▸ **ASSIGNED TASK**: Wherever a line in the records below contains "square", copy that line.

Extracted data entries
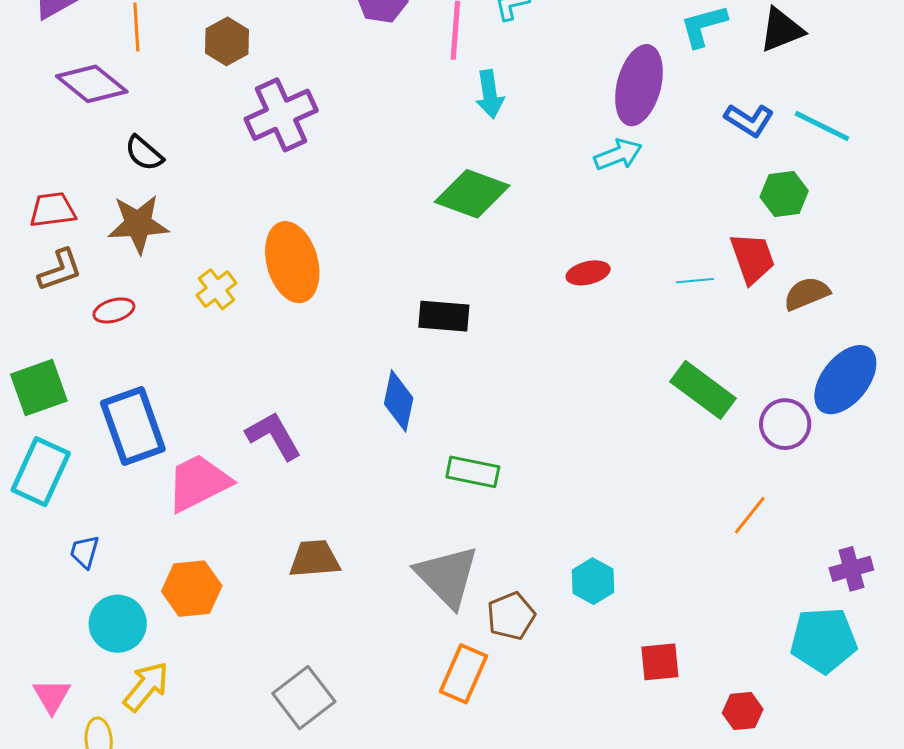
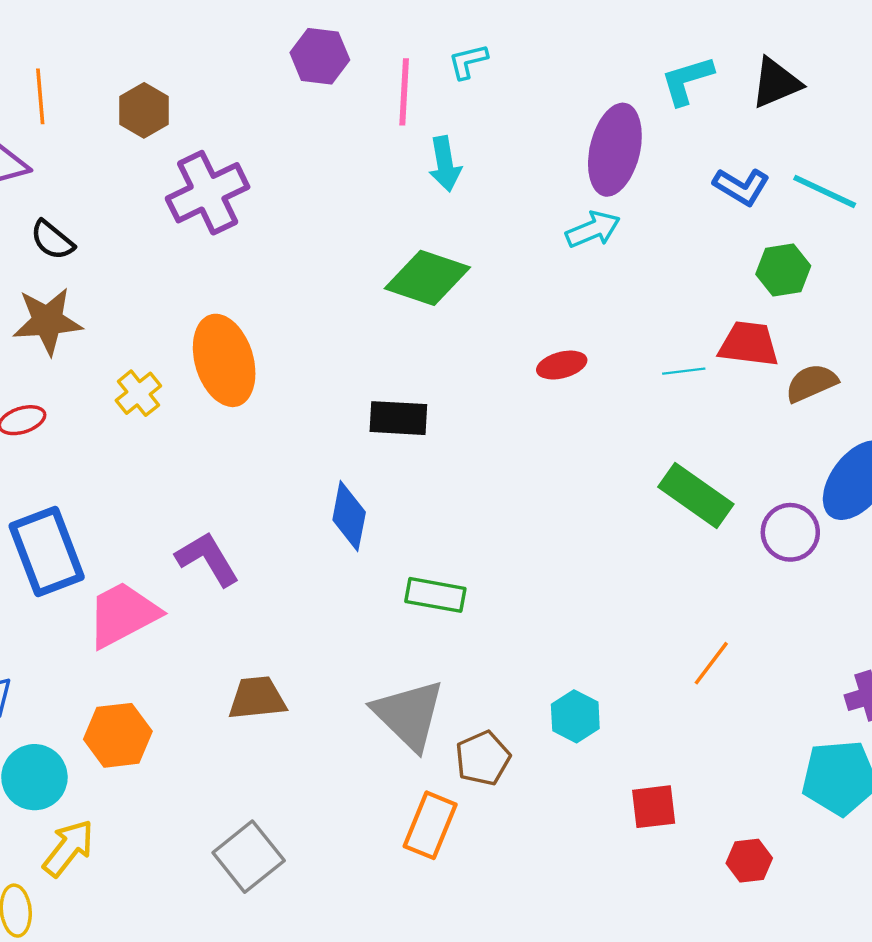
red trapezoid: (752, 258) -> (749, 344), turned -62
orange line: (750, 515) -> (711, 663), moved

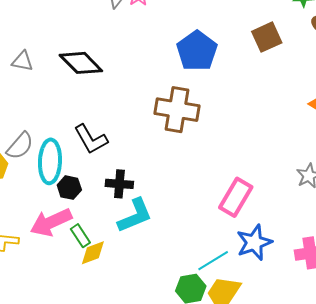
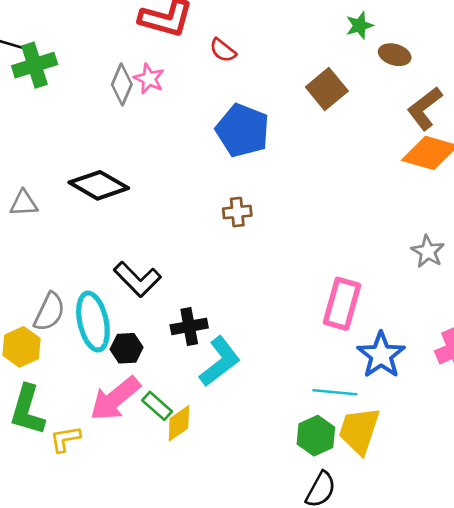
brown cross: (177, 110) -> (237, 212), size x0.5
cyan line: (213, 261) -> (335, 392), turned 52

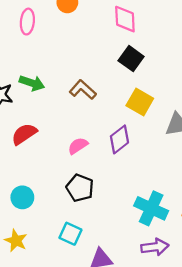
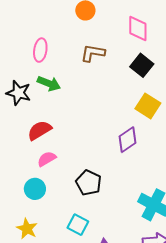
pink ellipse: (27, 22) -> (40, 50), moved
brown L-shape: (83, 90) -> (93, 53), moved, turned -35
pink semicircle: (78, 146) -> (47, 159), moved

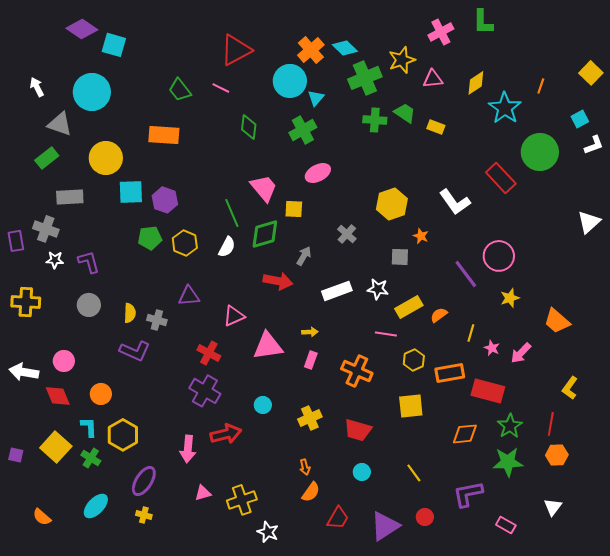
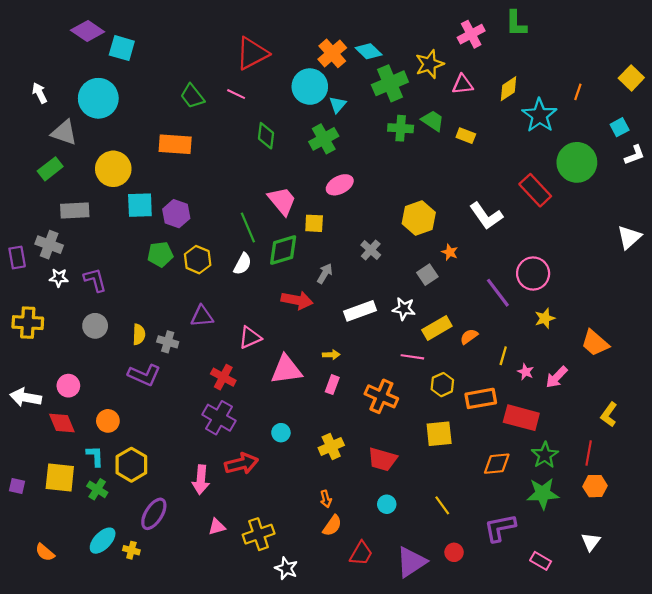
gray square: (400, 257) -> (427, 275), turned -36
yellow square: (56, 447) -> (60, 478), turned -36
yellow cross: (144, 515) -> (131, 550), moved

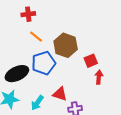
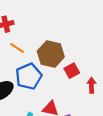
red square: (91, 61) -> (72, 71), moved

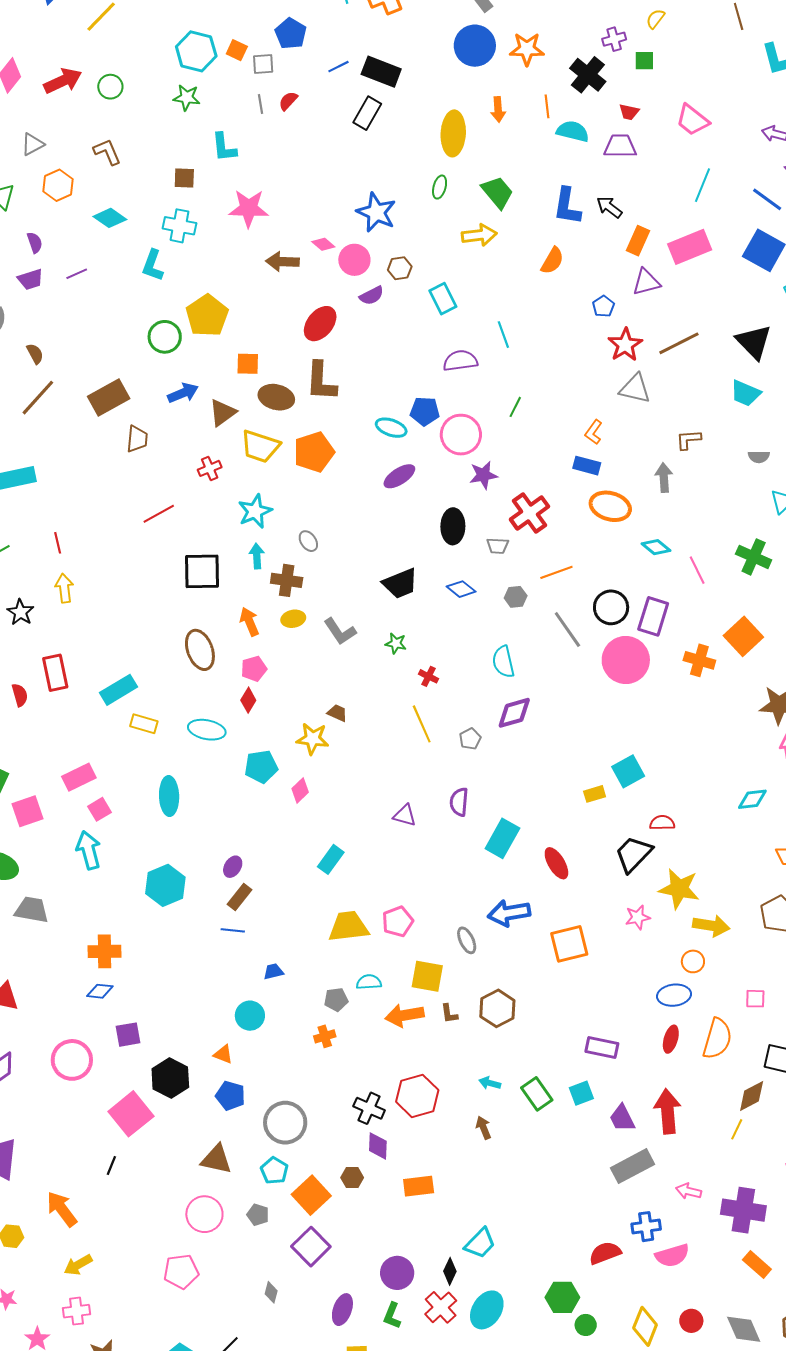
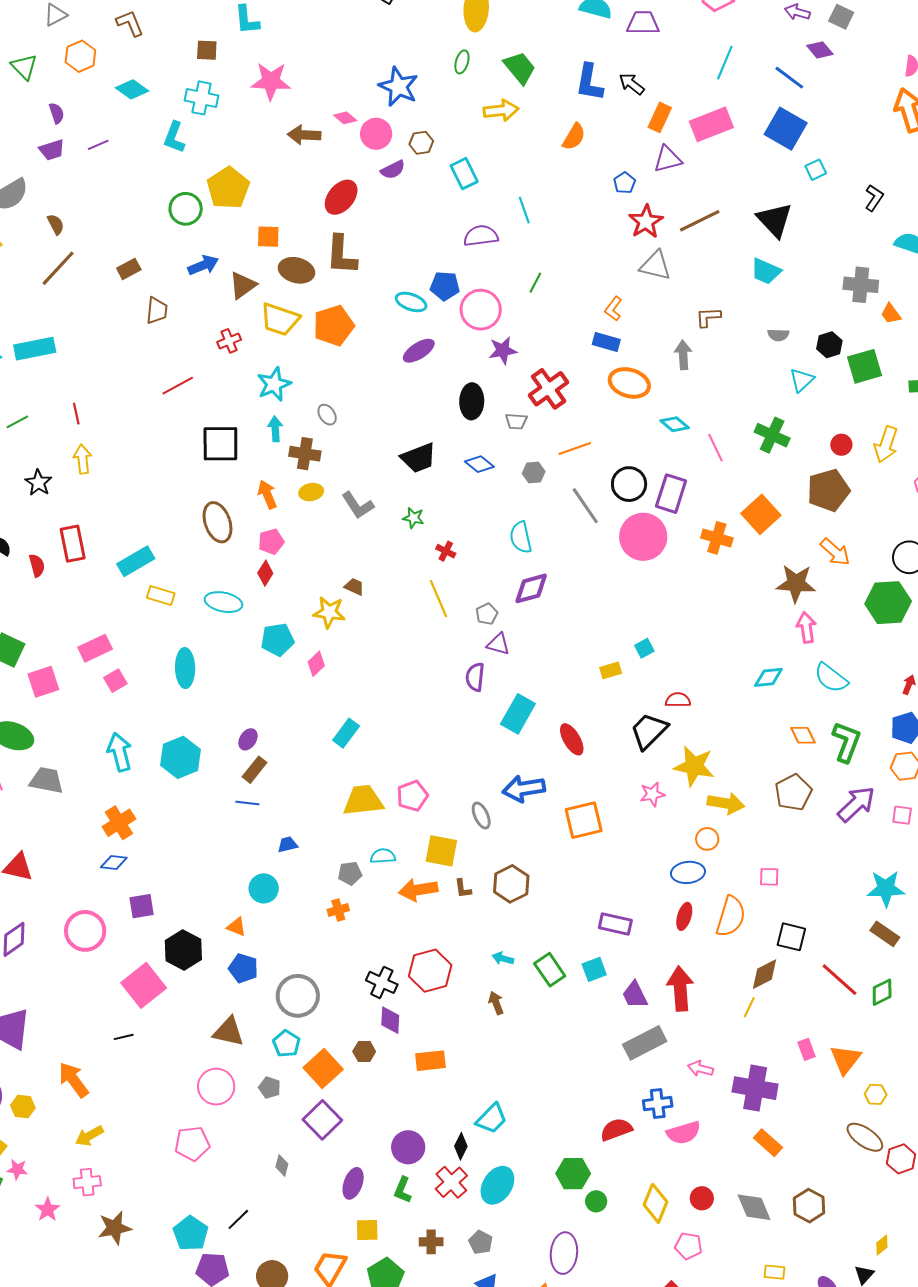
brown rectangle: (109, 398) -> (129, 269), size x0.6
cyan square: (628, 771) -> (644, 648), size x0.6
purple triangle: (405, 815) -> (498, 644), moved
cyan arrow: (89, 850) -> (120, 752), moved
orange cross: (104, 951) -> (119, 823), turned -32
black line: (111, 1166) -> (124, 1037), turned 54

▸ **WRITTEN ANSWER**:
gray square: (400, 257) -> (427, 275), turned -36
yellow square: (56, 447) -> (60, 478), turned -36
red square: (91, 61) -> (72, 71), moved
cyan square: (628, 771) -> (644, 648), size x0.6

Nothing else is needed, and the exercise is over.